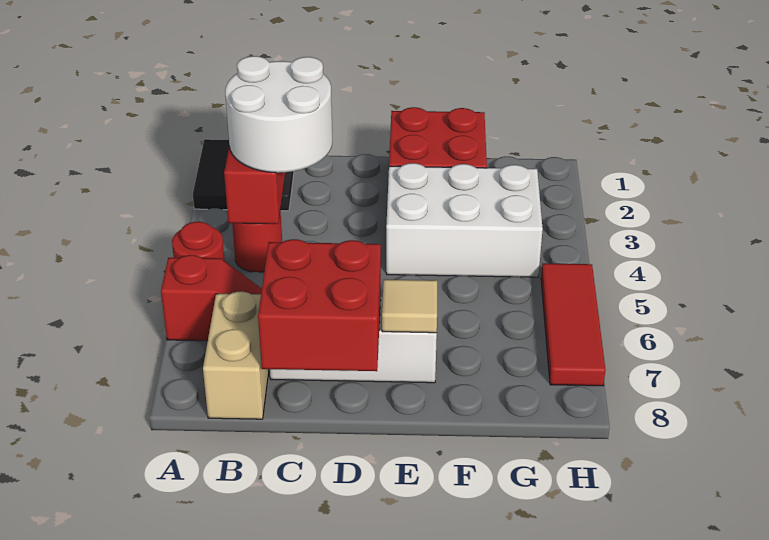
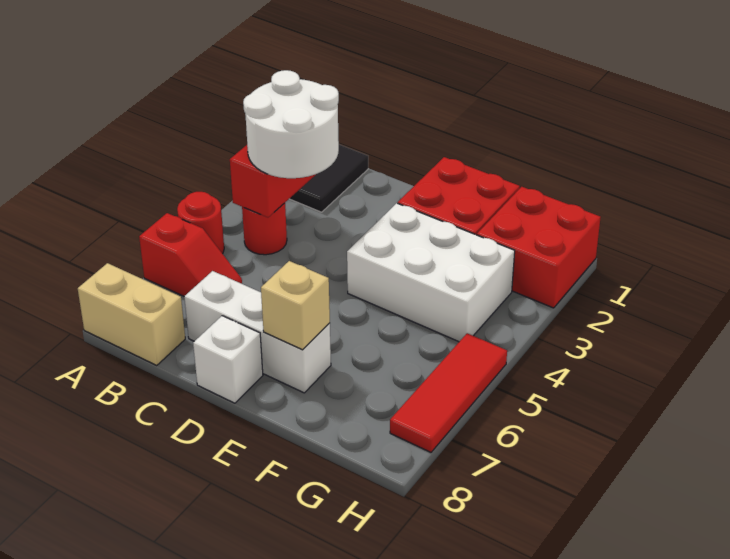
tan 1x2 brick [203,292,269,419] -> tan 1x2 brick turned to [78,263,185,366]
red 2x2 brick [258,239,381,371] -> red 2x2 brick moved to [477,187,601,308]
none -> white 1x1 brick [193,316,263,403]
tan 1x1 tile [382,279,437,333] -> tan 1x1 brick [261,261,330,350]

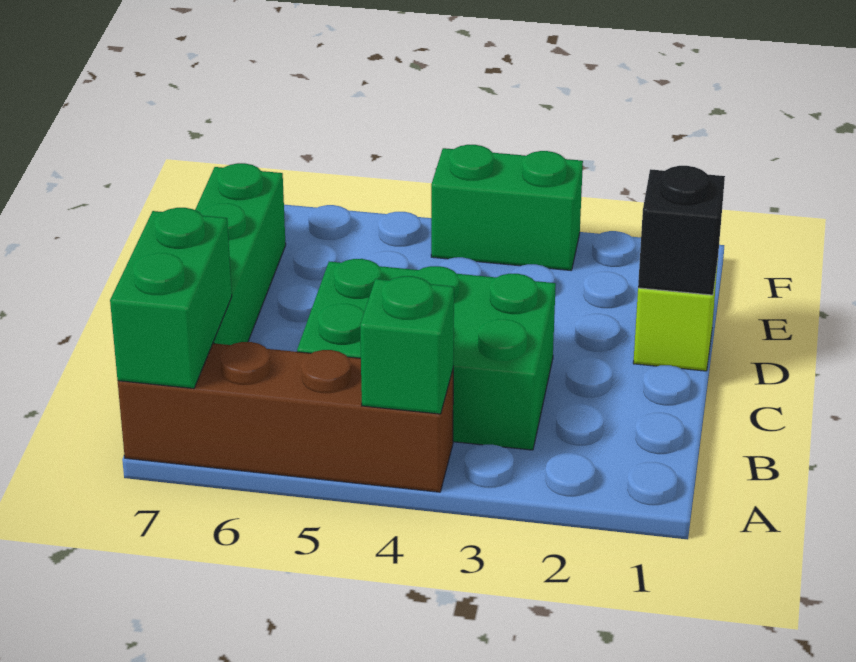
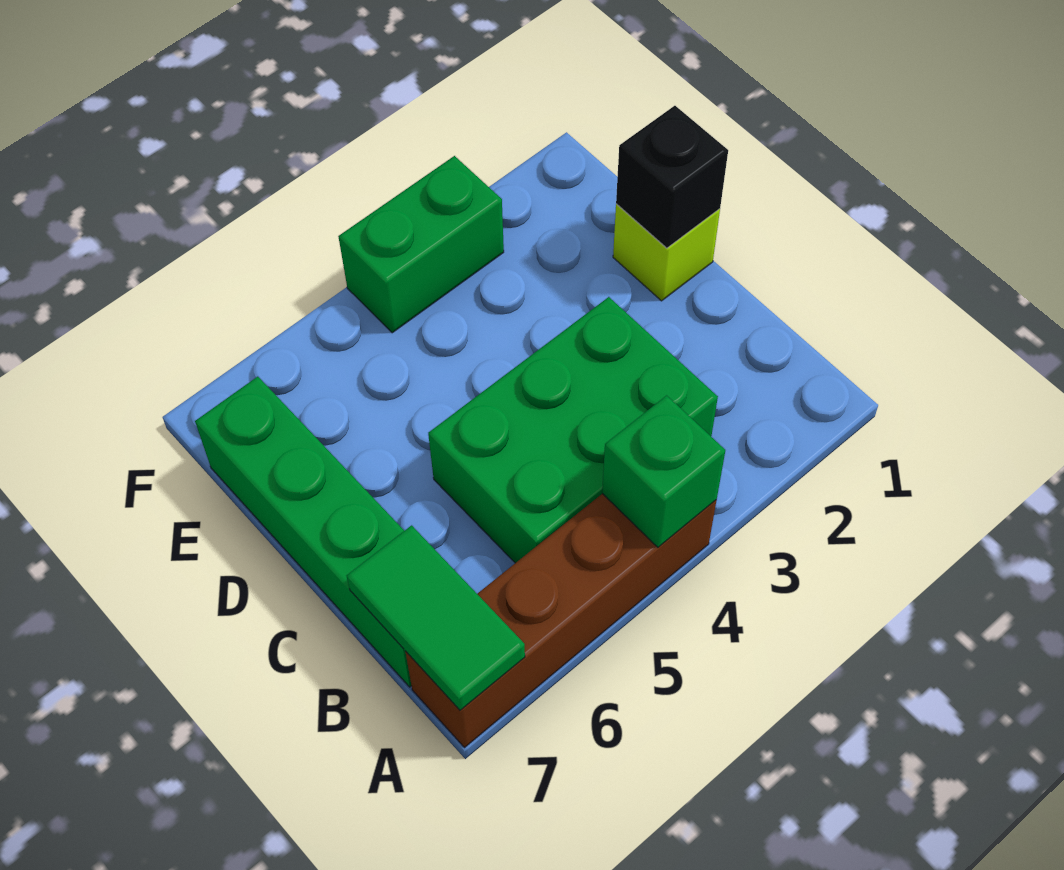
green 1x2 brick [110,208,232,388] -> green 1x2 tile [347,525,525,710]

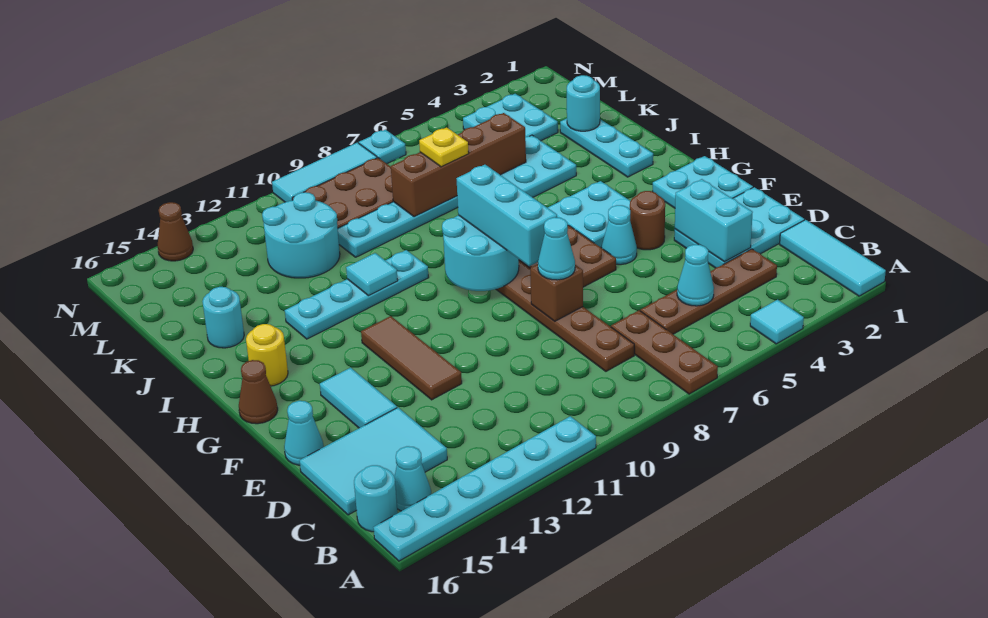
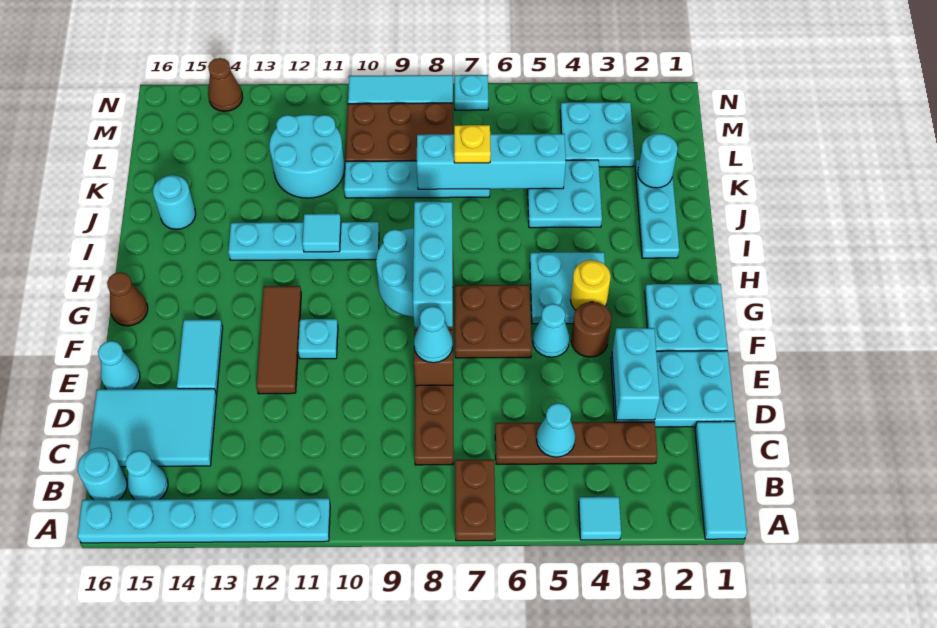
brown 1x3 plate [611,310,718,394] -> brown 1x2 plate [455,460,495,541]
none -> cyan 1x1 plate [298,319,338,359]
yellow 1x1 round brick [246,324,288,386] -> yellow 1x1 round brick moved to [571,260,611,310]
brown 1x4 brick [391,113,526,217] -> cyan 1x4 brick [417,134,566,189]

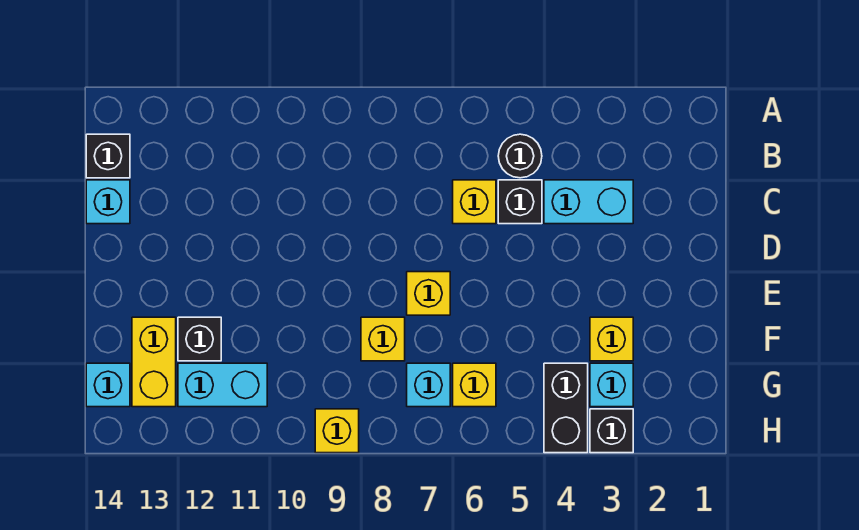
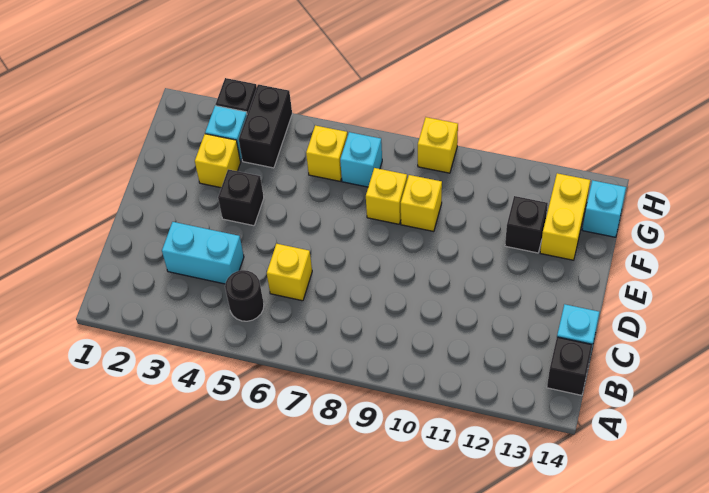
black 1x1 brick [498,180,542,224] -> black 1x1 brick moved to [218,169,264,226]
yellow 1x1 brick [407,272,450,315] -> yellow 1x1 brick moved to [401,175,442,232]
cyan 1x2 brick [178,363,267,407] -> none

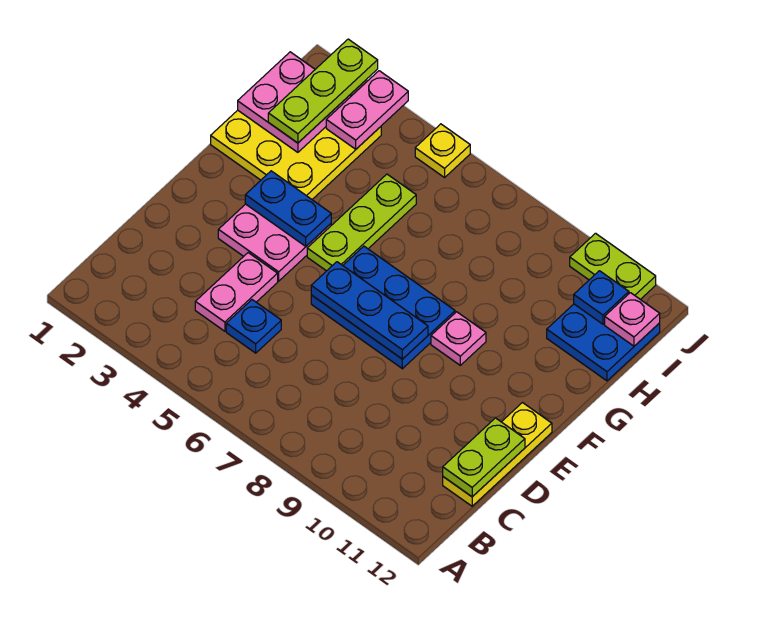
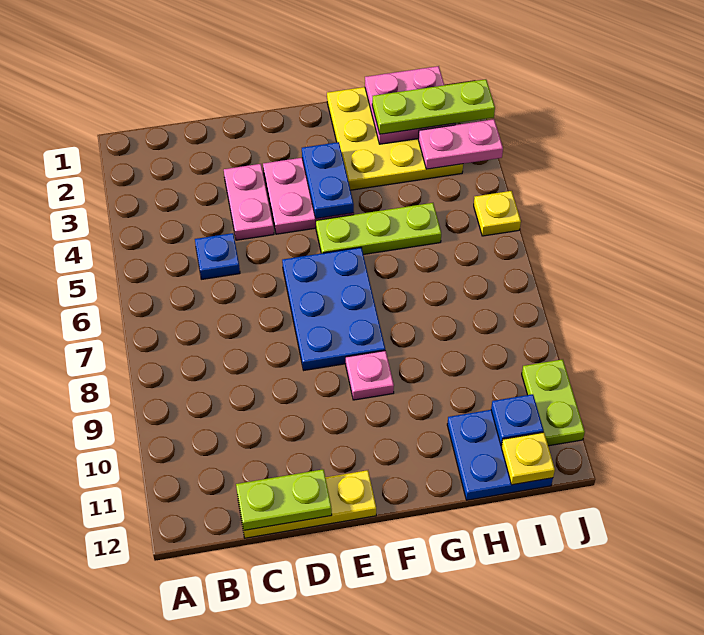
pink 1x2 plate [195,253,278,331] -> pink 1x2 plate turned to [224,164,274,240]
blue 1x3 plate [311,262,428,359] -> none
pink 1x1 plate [605,293,660,346] -> yellow 1x1 plate [501,432,555,485]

--*--

Assigned task >> Select all lines in the listing above where the word "turned" appears, and show them.

Problem solution >>
tan 1x2 brick [203,292,269,419] -> tan 1x2 brick turned to [78,263,185,366]
pink 1x2 plate [195,253,278,331] -> pink 1x2 plate turned to [224,164,274,240]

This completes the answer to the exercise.